*** Begin section ***
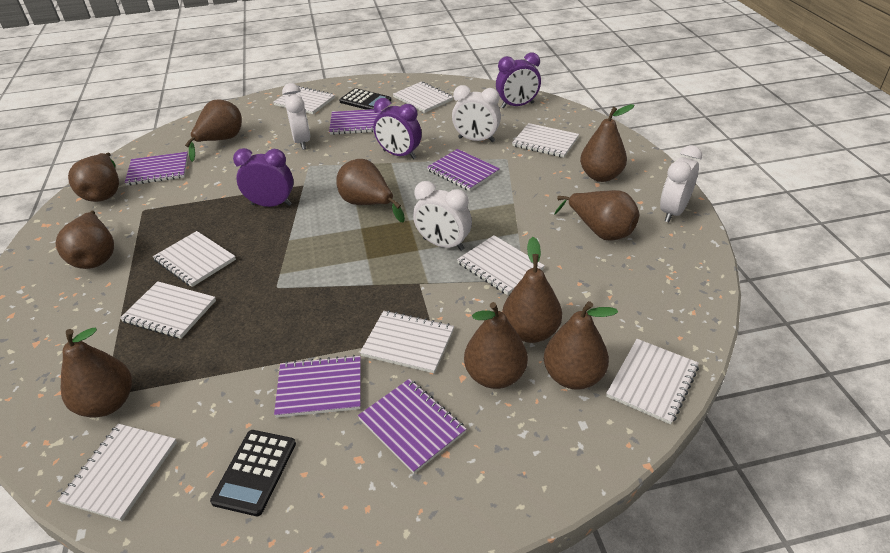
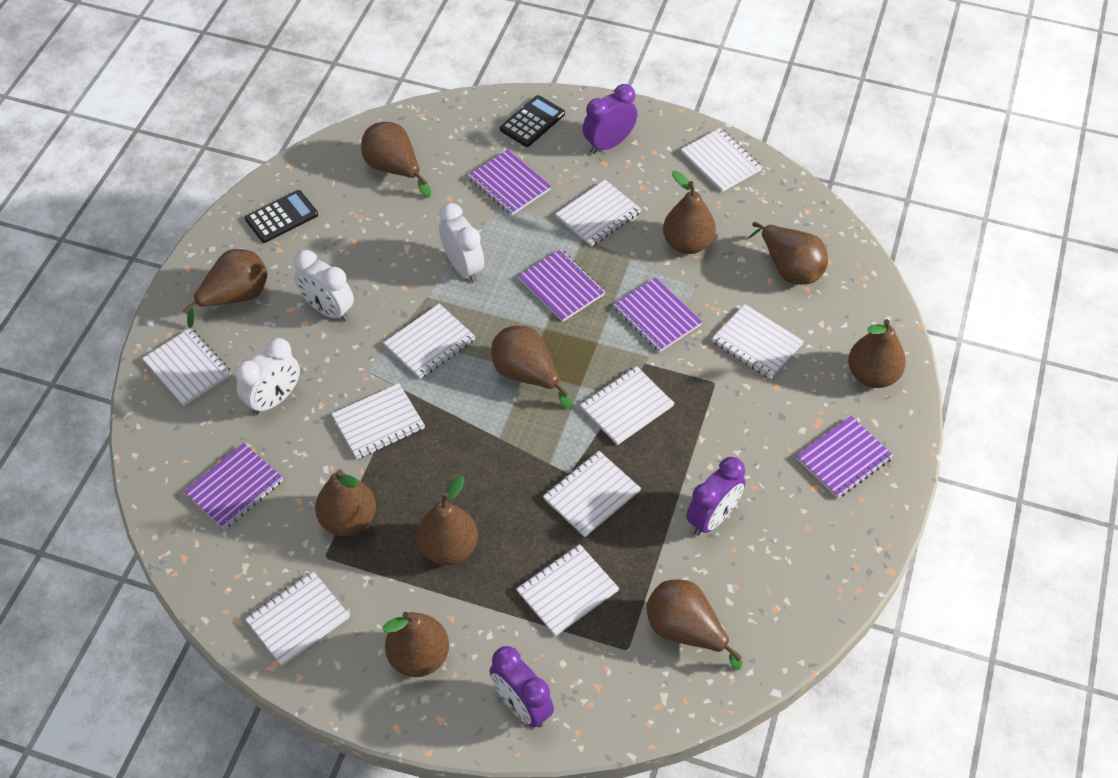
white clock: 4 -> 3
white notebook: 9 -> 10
*** End section ***
*** Begin section ***
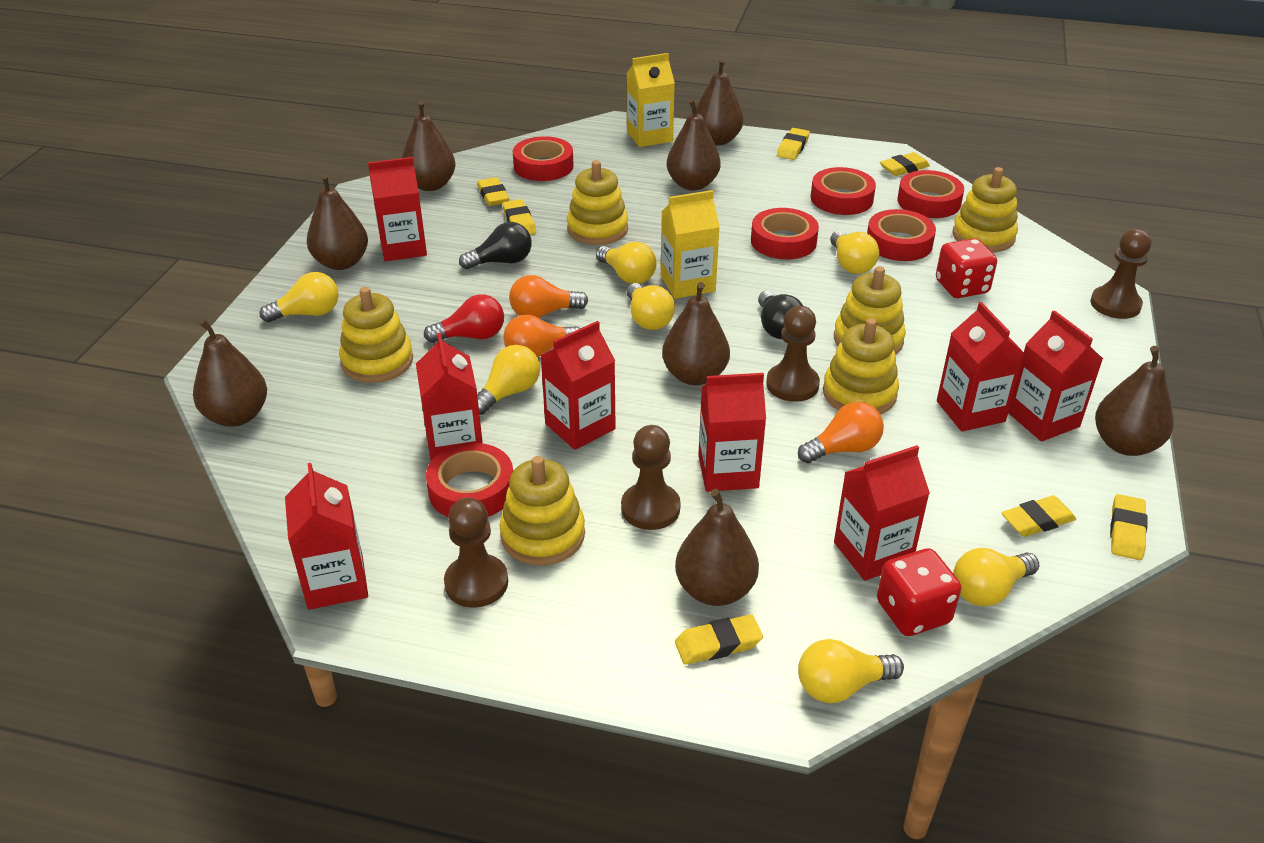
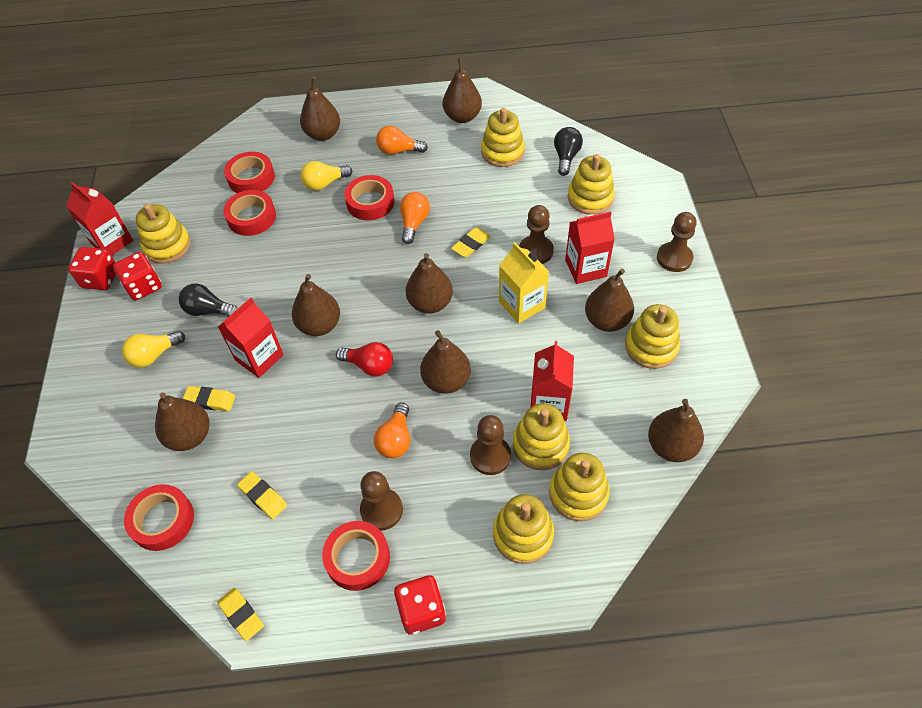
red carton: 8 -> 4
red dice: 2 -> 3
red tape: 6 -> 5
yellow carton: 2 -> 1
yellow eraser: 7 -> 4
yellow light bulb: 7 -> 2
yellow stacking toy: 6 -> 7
*** End section ***
YOUR INSTRUCTIONS: Filter the entries and copy out every line with the word "yellow".

ANSWER TO THE EXERCISE:
yellow carton: 2 -> 1
yellow eraser: 7 -> 4
yellow light bulb: 7 -> 2
yellow stacking toy: 6 -> 7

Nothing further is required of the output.